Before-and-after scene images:
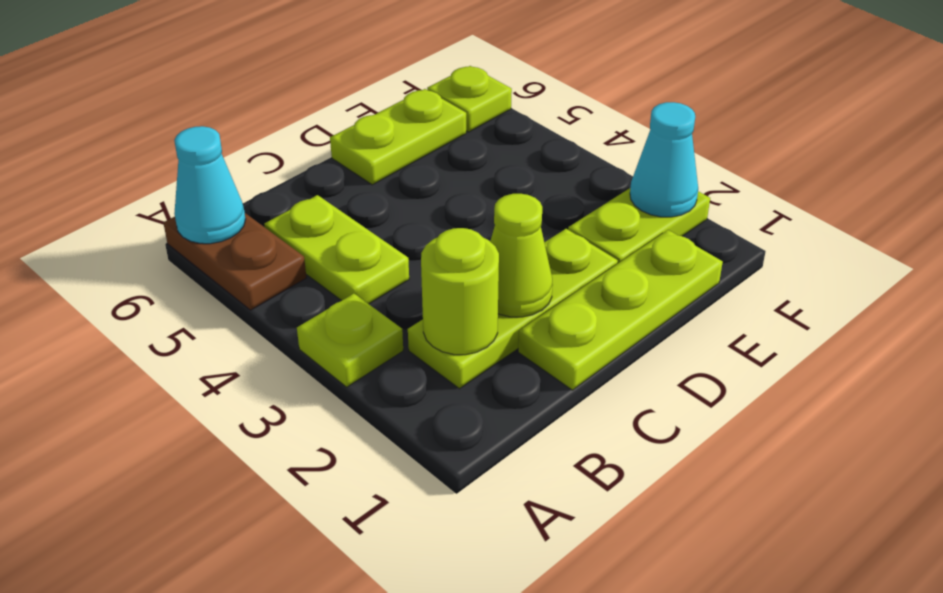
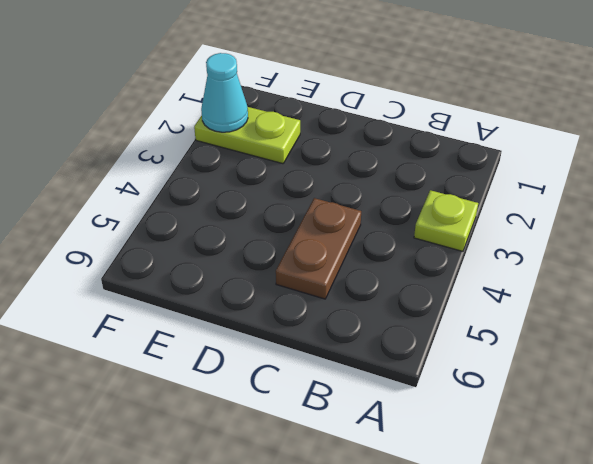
brown plate C4:C5 level 1 -> brown plate A5:A6 level 1
none -> lime plate B2:D2 level 1
none -> lime plate B4:B5 level 1
none -> lime plate C1:E1 level 1

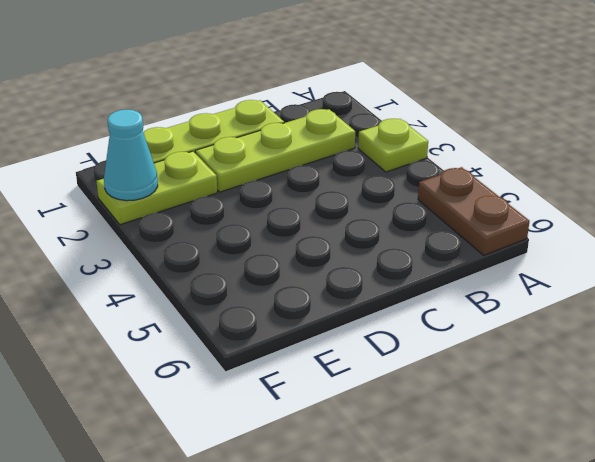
none -> lime plate B4:B5 level 1
none -> lime plate D6:E6 level 1
none -> lime plate F6 level 1

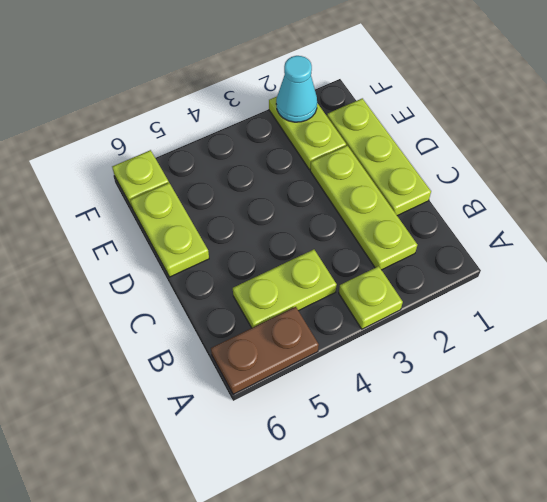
none -> cyan cone A6 level 2
none -> lime round brick B2 level 2
none -> lime cone C2 level 2

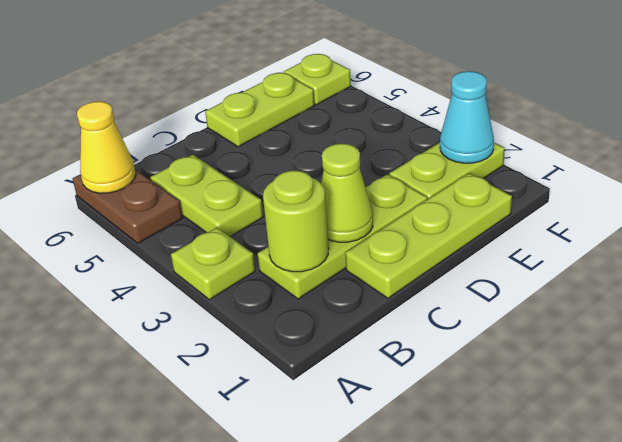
yellow cone A6 level 2 -> cyan cone A6 level 2

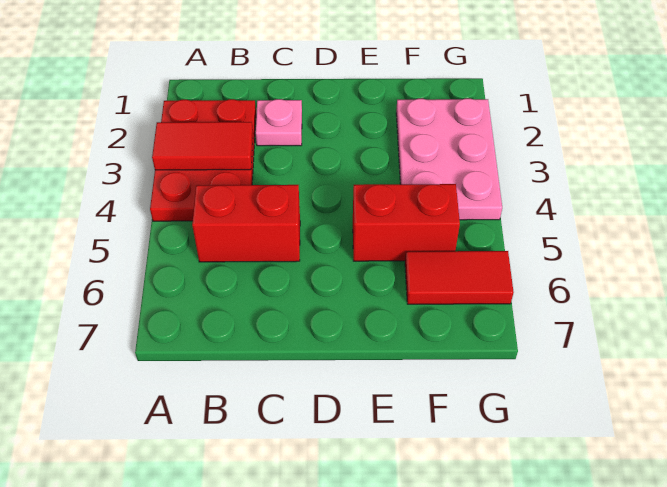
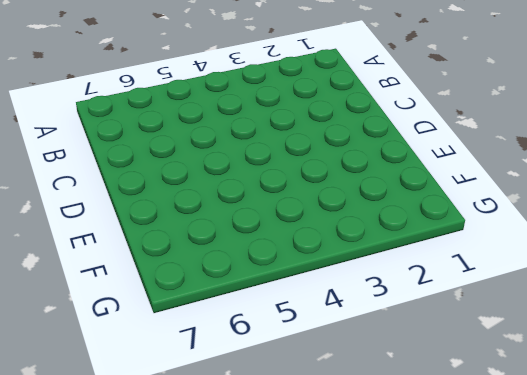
none -> red plate A2:B4 level 1
none -> red brick B5:C5 level 1

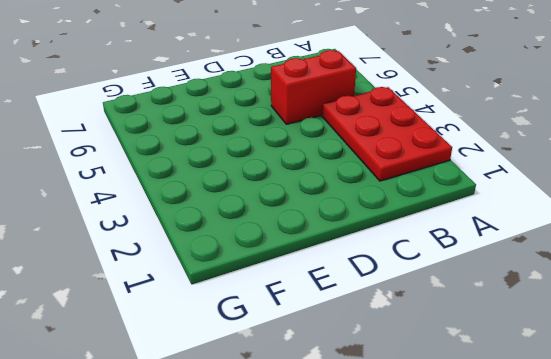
none -> pink plate C2 level 1
none -> red brick E5:F5 level 1

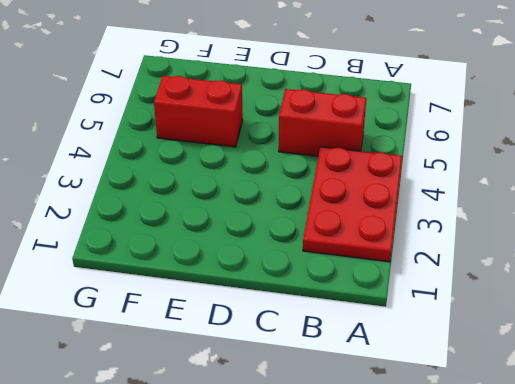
none -> pink plate C2 level 1
none -> pink plate F2:G4 level 1

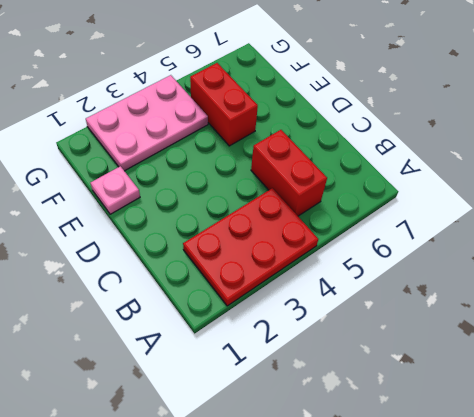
pink plate E1 level 1 -> pink plate C2 level 1
none -> red tile F6:G6 level 1
none -> red tile A3:B3 level 2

WORK TO COMPLETE. Only the wording of the records is wanted: copy it all exactly and omit the pictures.

FINISHED EXERCISE.
brown plate C4:C5 level 1 -> brown plate A5:A6 level 1
none -> lime plate B2:D2 level 1
none -> lime plate B4:B5 level 1
none -> lime plate C1:E1 level 1

none -> lime plate B4:B5 level 1
none -> lime plate D6:E6 level 1
none -> lime plate F6 level 1

none -> cyan cone A6 level 2
none -> lime round brick B2 level 2
none -> lime cone C2 level 2

yellow cone A6 level 2 -> cyan cone A6 level 2

none -> red plate A2:B4 level 1
none -> red brick B5:C5 level 1

none -> pink plate C2 level 1
none -> red brick E5:F5 level 1

none -> pink plate C2 level 1
none -> pink plate F2:G4 level 1

pink plate E1 level 1 -> pink plate C2 level 1
none -> red tile F6:G6 level 1
none -> red tile A3:B3 level 2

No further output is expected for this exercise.